Goal of the exercise: Everything from the first line of the data below through the line that contains "(611, 379) = (565, 257): yellow" should be written out exactly, please, and nothing more; the pictures stay out.

Recorded data:
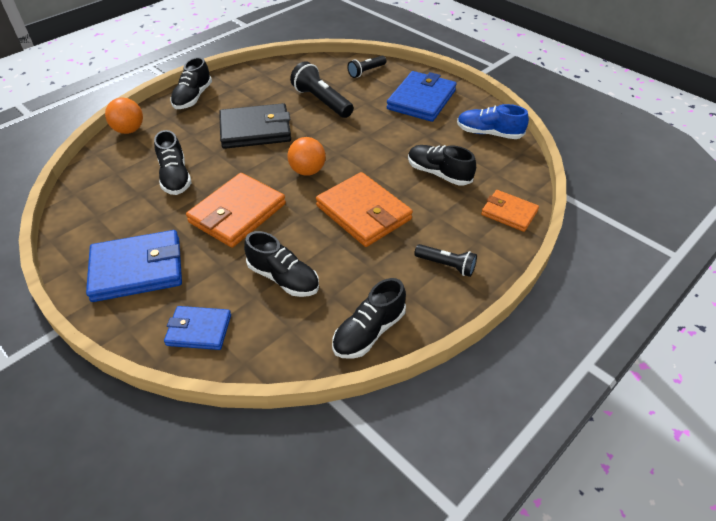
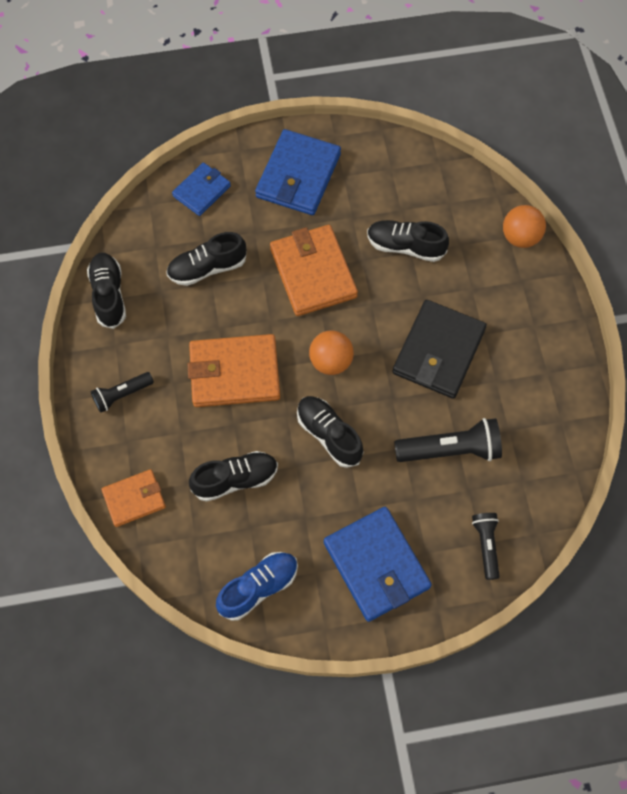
camera: 125 degrees right, 20 degrees up
(193, 97) = (550, 321): black shoe -> black shoe (329, 435)

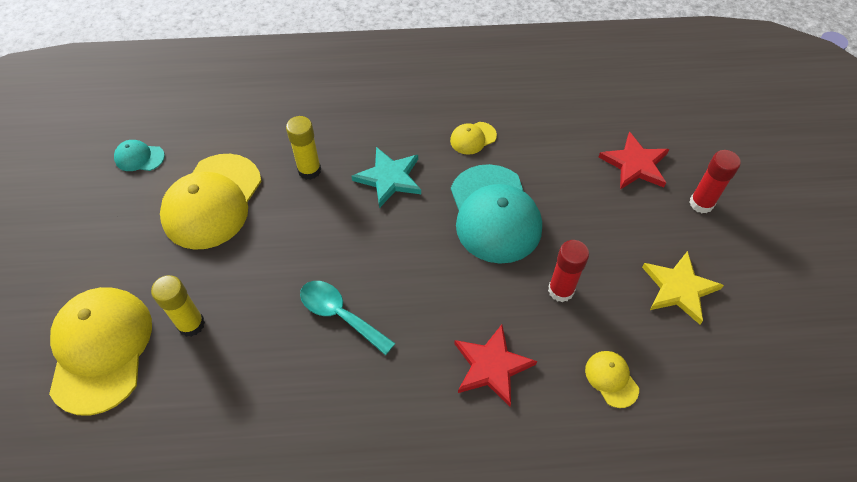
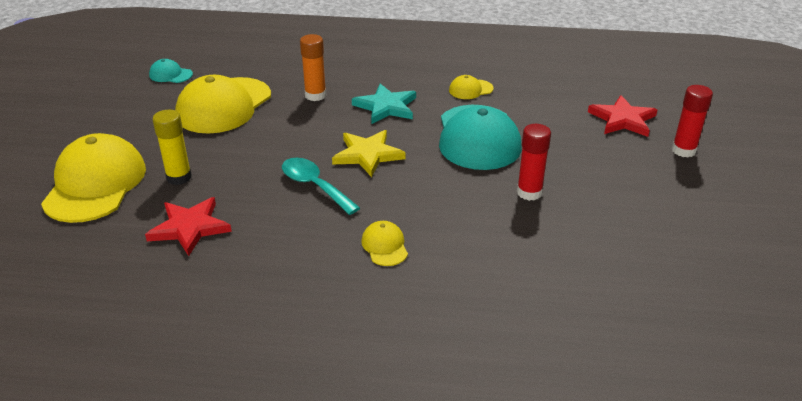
camera: 10 degrees right, 20 degrees down
(309, 170) = (315, 95): yellow glue stick -> orange glue stick
(492, 366) = (448, 235): red star -> red star (190, 228)
(611, 379) = (565, 257): yellow cap -> yellow cap (384, 246)
(679, 288) = (648, 204): yellow star -> yellow star (368, 155)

Solved exercise:
camera: 125 degrees right, 20 degrees up
(193, 97) = (550, 321): black shoe -> black shoe (329, 435)

camera: 10 degrees right, 20 degrees down
(309, 170) = (315, 95): yellow glue stick -> orange glue stick
(492, 366) = (448, 235): red star -> red star (190, 228)
(611, 379) = (565, 257): yellow cap -> yellow cap (384, 246)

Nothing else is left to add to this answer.